# [Work item]
Report all lines from the entries below in which "none" appears.

# [Input material]
== Segment start ==

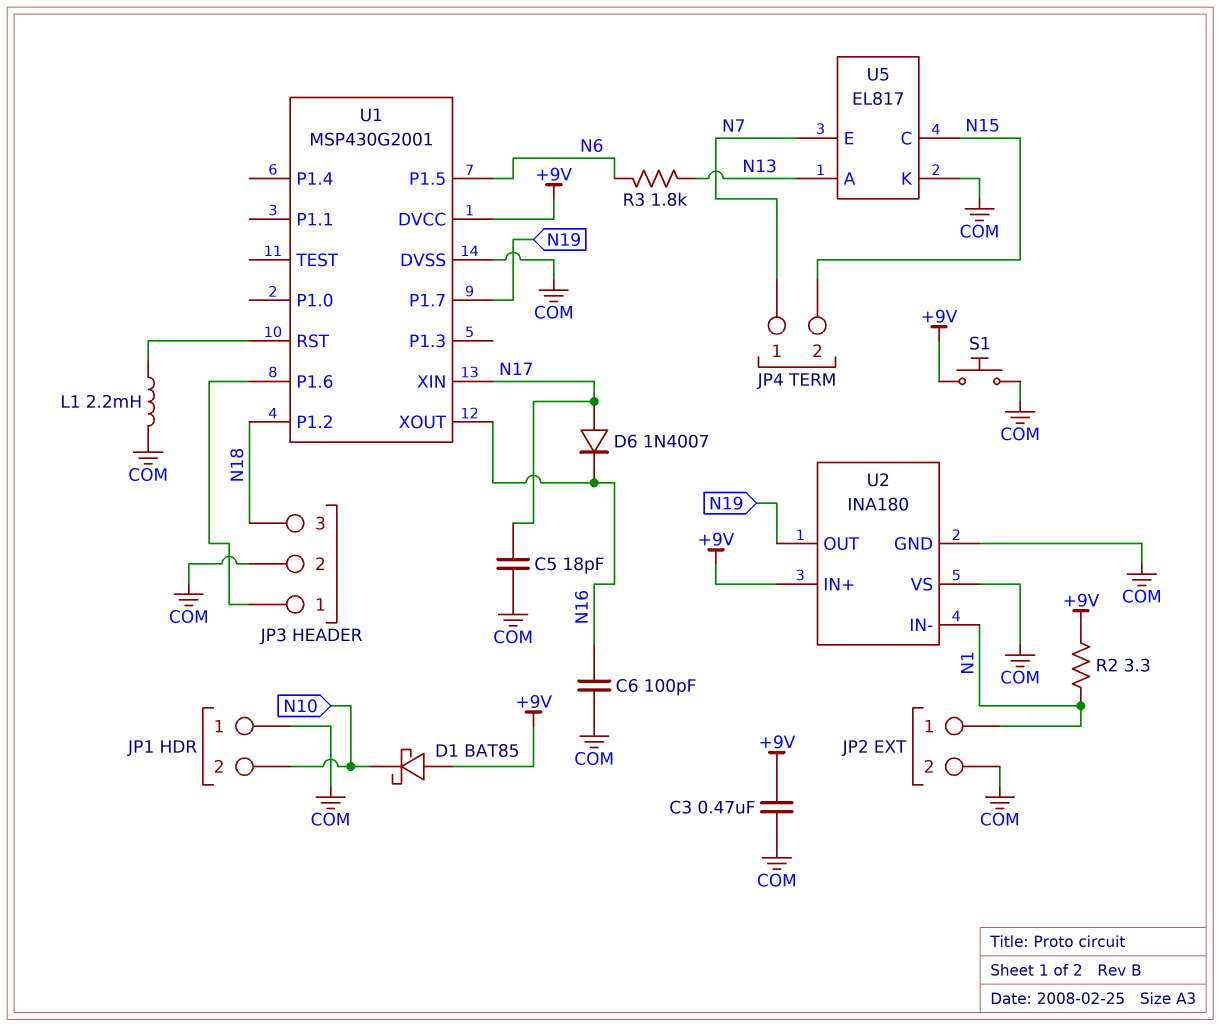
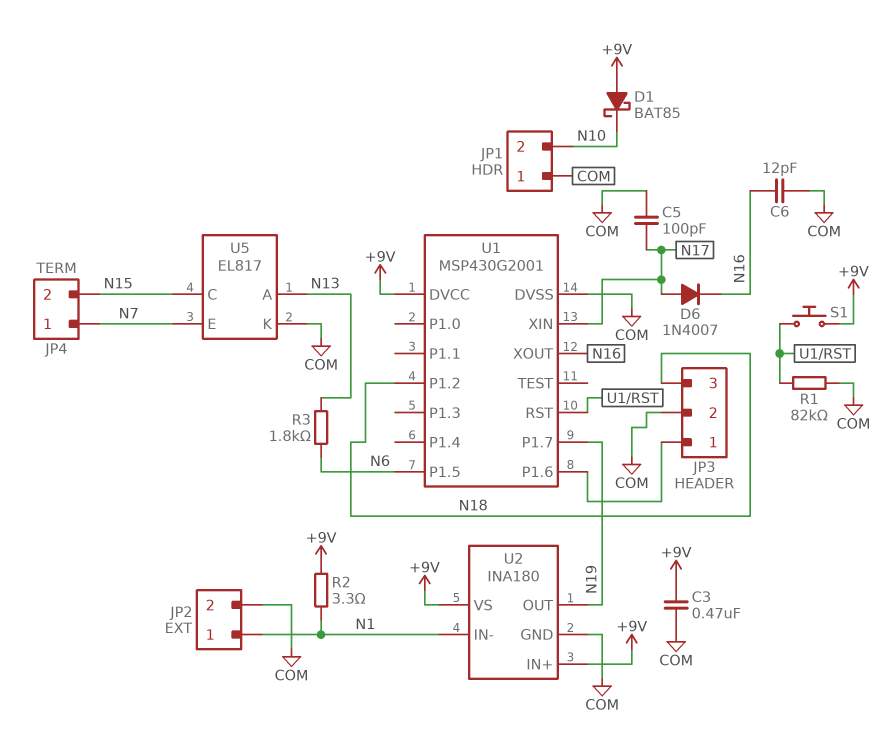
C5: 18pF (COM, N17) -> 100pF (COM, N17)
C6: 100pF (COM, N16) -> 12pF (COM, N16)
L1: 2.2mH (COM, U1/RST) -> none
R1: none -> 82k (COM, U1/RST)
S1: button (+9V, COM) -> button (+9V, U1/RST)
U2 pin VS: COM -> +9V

== Segment end ==
== Segment start ==

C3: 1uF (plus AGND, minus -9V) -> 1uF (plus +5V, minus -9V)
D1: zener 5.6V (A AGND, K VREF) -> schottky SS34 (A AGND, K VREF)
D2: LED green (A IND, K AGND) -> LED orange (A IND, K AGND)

== Segment end ==

# [Output below]
L1: 2.2mH (COM, U1/RST) -> none
R1: none -> 82k (COM, U1/RST)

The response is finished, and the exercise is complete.